◆ The task ◆
In the records below, pick out all lines containing the word "minus".

Change detection data
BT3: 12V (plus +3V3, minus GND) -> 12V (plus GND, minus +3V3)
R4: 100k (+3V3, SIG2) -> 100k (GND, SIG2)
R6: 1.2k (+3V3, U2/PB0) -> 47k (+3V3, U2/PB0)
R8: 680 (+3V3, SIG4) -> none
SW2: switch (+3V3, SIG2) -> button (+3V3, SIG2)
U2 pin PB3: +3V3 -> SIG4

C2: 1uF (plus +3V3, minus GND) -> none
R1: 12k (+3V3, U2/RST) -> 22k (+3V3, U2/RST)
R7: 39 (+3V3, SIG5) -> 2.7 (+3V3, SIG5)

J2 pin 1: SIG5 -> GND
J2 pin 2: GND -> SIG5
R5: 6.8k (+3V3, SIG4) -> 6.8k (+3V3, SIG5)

◆ Completed exercise ◆
BT3: 12V (plus +3V3, minus GND) -> 12V (plus GND, minus +3V3)
C2: 1uF (plus +3V3, minus GND) -> none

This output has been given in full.